§ TASK STATEMENT:
Once the line containing "R5: 22k (+12V, J4/1) -> 22k (GND, J4/1)" is reached, copy it and every line after it exactly, to the end of the material, without pictures.

§ DATA:
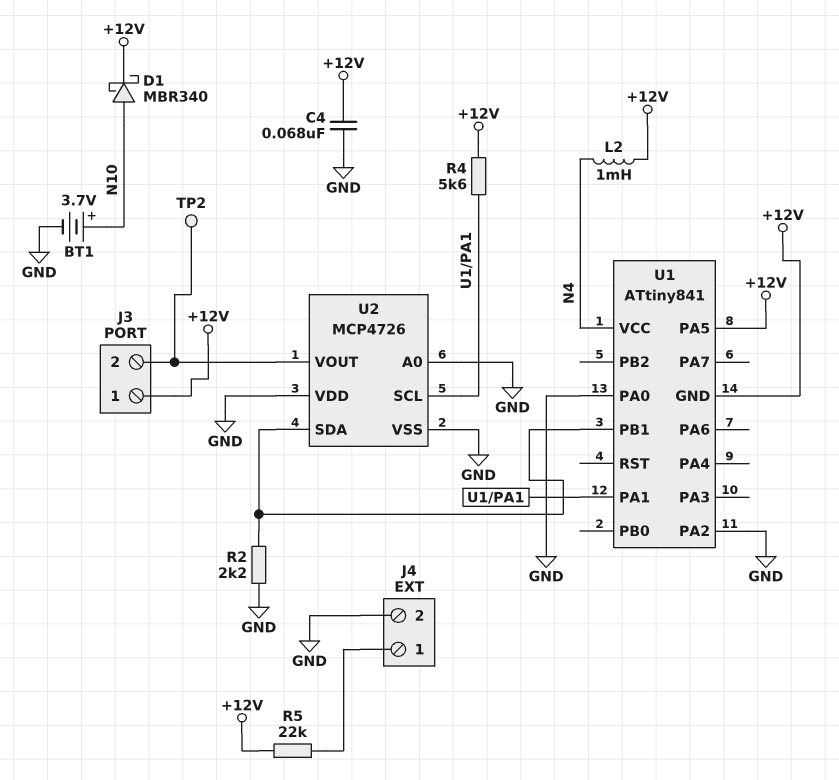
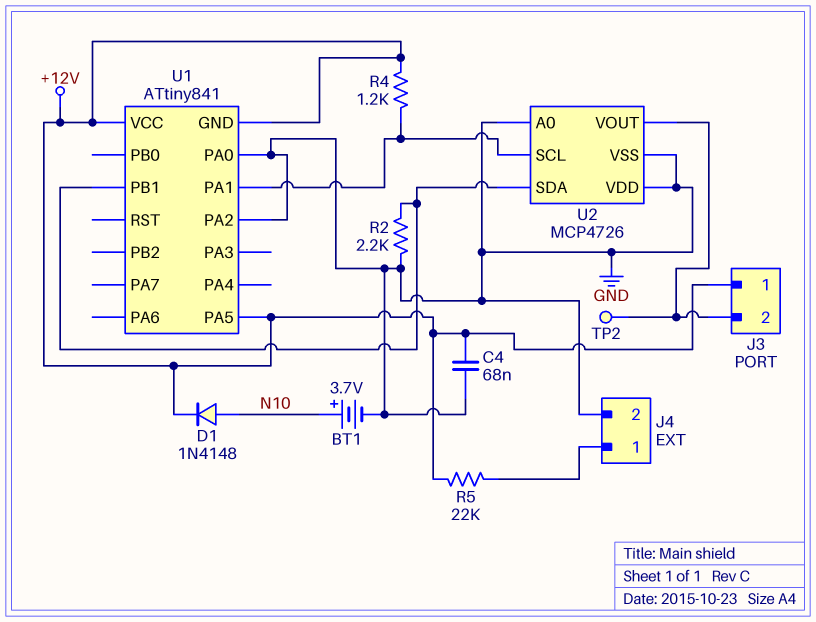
D1: schottky MBR340 (A N10, K +12V) -> diode 1N4148 (A N10, K +12V)
L2: 1mH (+12V, N4) -> none
R4: 5.6k (+12V, U1/PA1) -> 1.2k (+12V, U1/PA1)
U1 pin VCC: N4 -> +12V

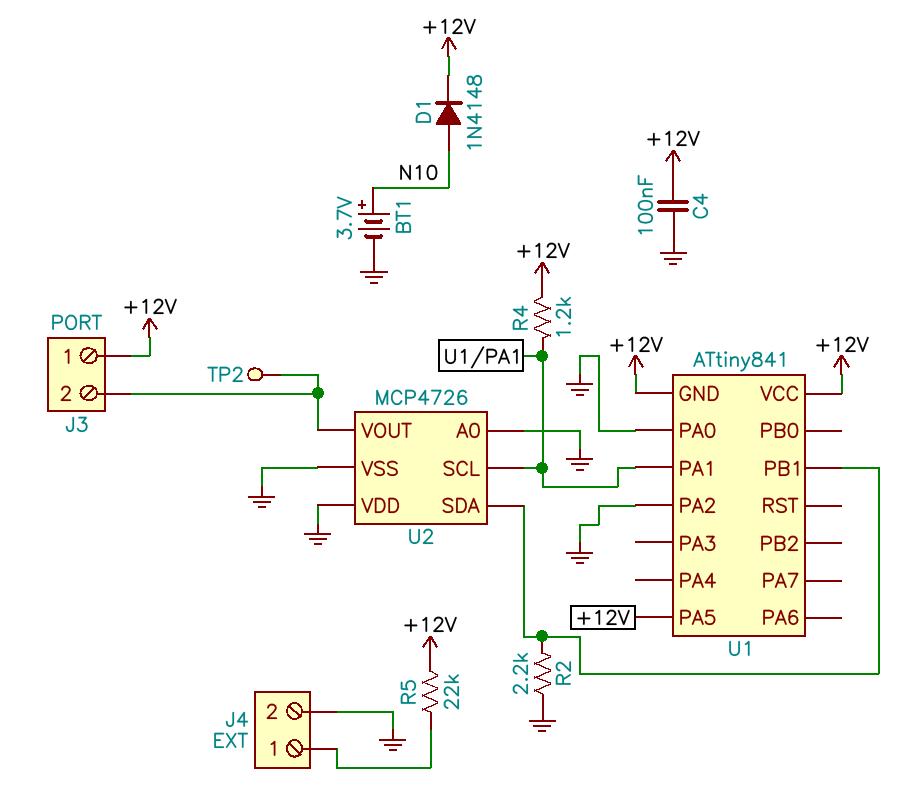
C4: 68nF (+12V, GND) -> 100nF (+12V, GND)

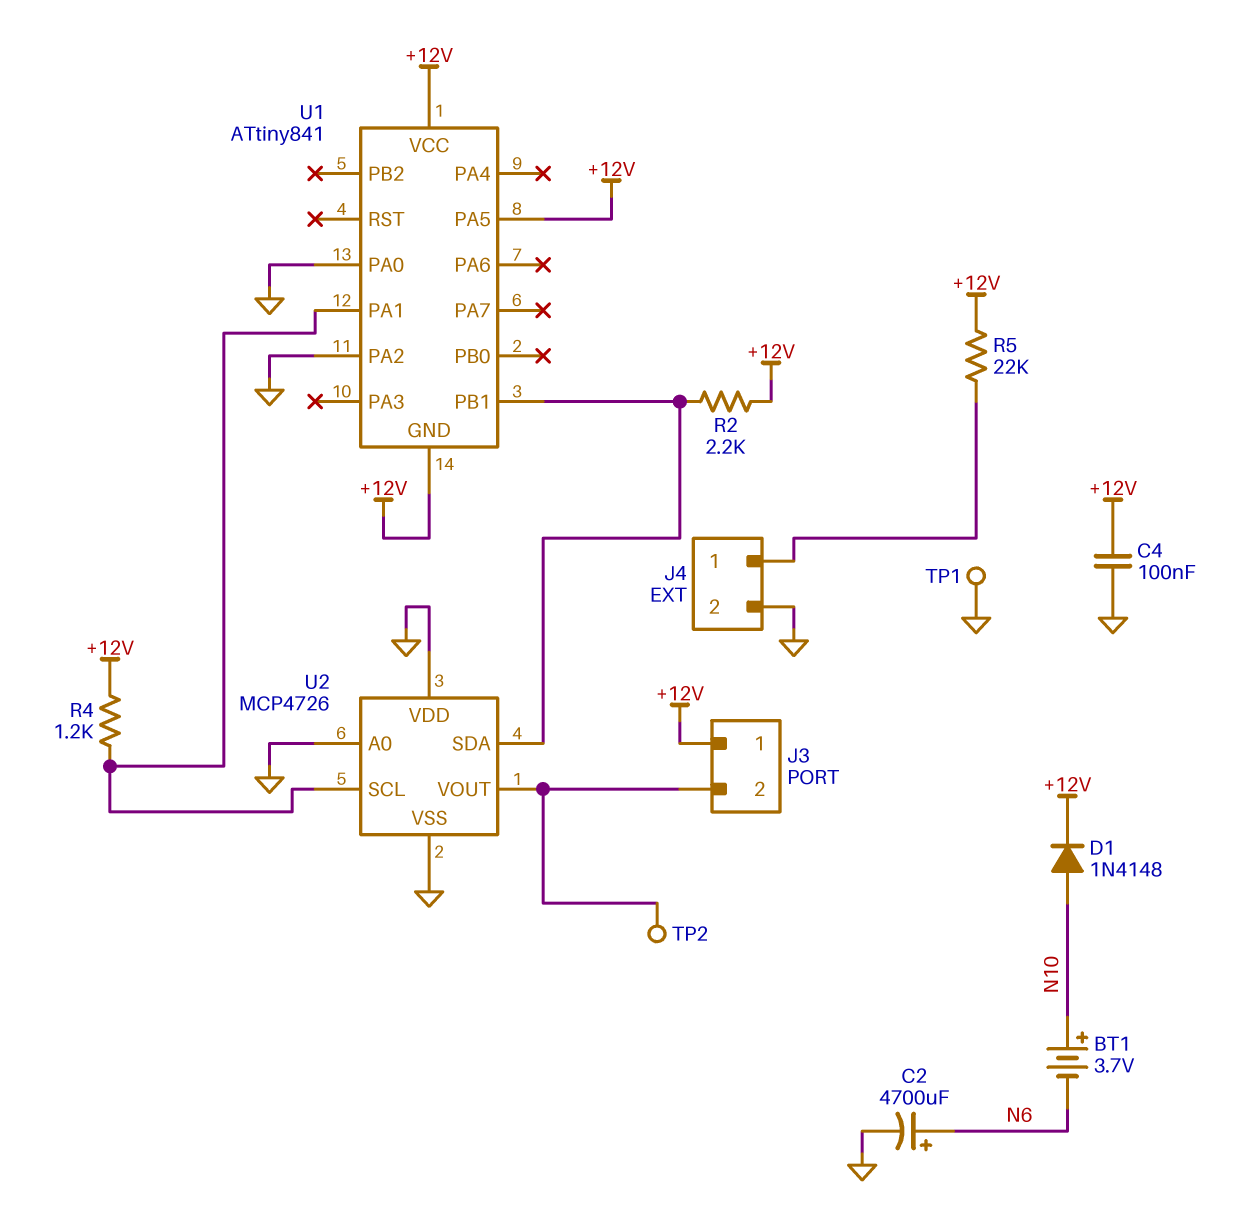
BT1: 3.7V (plus N10, minus GND) -> 3.7V (plus N10, minus N6)
C2: none -> 4700uF (plus N6, minus GND)
R2: 2.2k (GND, U1/PB1) -> 2.2k (+12V, U1/PB1)
TP1: none -> test point (GND)

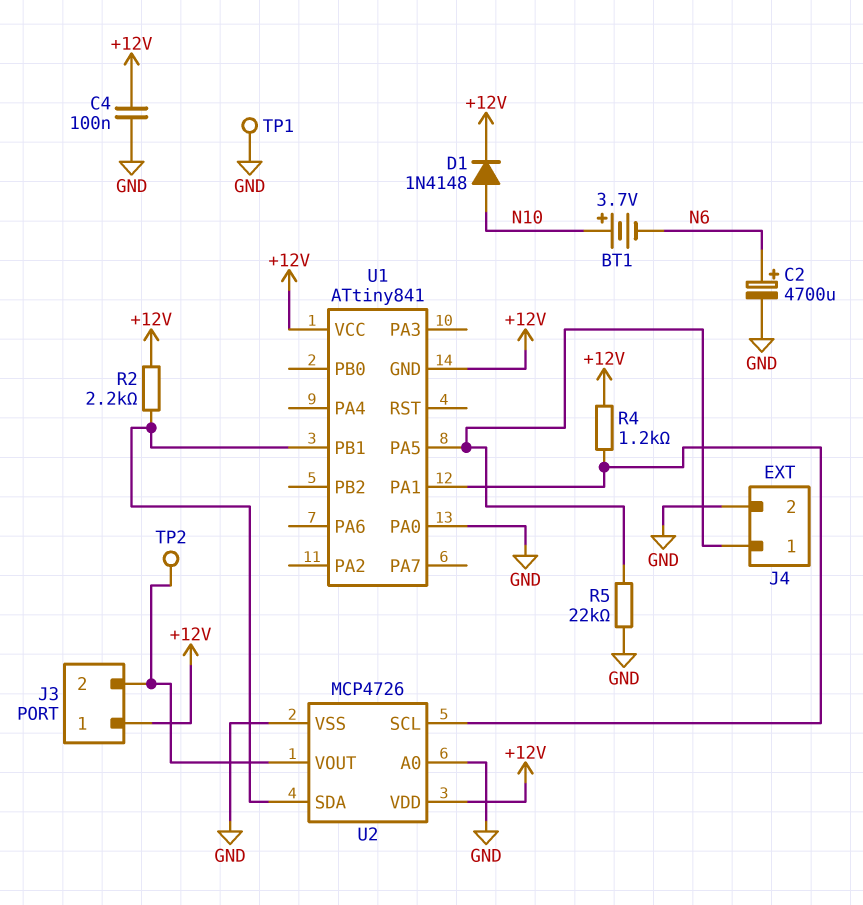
R5: 22k (+12V, J4/1) -> 22k (GND, J4/1)
U1 pin PA2: GND -> none
U1 pin PA5: +12V -> J4/1
U2 pin VDD: GND -> +12V

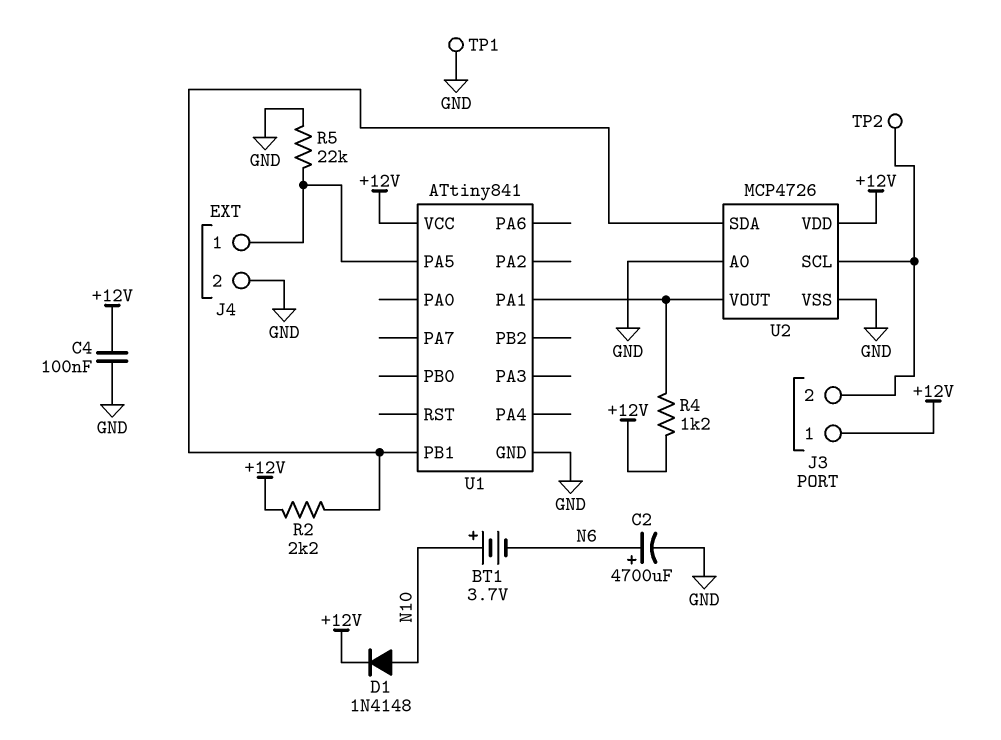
U1 pin GND: +12V -> GND
U1 pin PA0: GND -> none
U2 pin SCL: U1/PA1 -> J3/2
U2 pin VOUT: J3/2 -> U1/PA1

§ RESPONSE TO THE TASK:
R5: 22k (+12V, J4/1) -> 22k (GND, J4/1)
U1 pin PA2: GND -> none
U1 pin PA5: +12V -> J4/1
U2 pin VDD: GND -> +12V

U1 pin GND: +12V -> GND
U1 pin PA0: GND -> none
U2 pin SCL: U1/PA1 -> J3/2
U2 pin VOUT: J3/2 -> U1/PA1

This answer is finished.